*** SUPPLIED MATERIAL ***

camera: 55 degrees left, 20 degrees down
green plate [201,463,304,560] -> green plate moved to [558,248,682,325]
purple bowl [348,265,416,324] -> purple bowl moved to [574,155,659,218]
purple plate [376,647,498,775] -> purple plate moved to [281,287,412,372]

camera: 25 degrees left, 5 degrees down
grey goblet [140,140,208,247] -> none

*** End of SUPPLIED MATERIAL ***

**WORK TO COMPLETE:** Reproduce precisely the span of lines that begins at the line containing "purple bowl [348,265,416,324]" and ends with the last line of the listing.

**SOLVED PROBLEM:**
purple bowl [348,265,416,324] -> purple bowl moved to [574,155,659,218]
purple plate [376,647,498,775] -> purple plate moved to [281,287,412,372]

camera: 25 degrees left, 5 degrees down
grey goblet [140,140,208,247] -> none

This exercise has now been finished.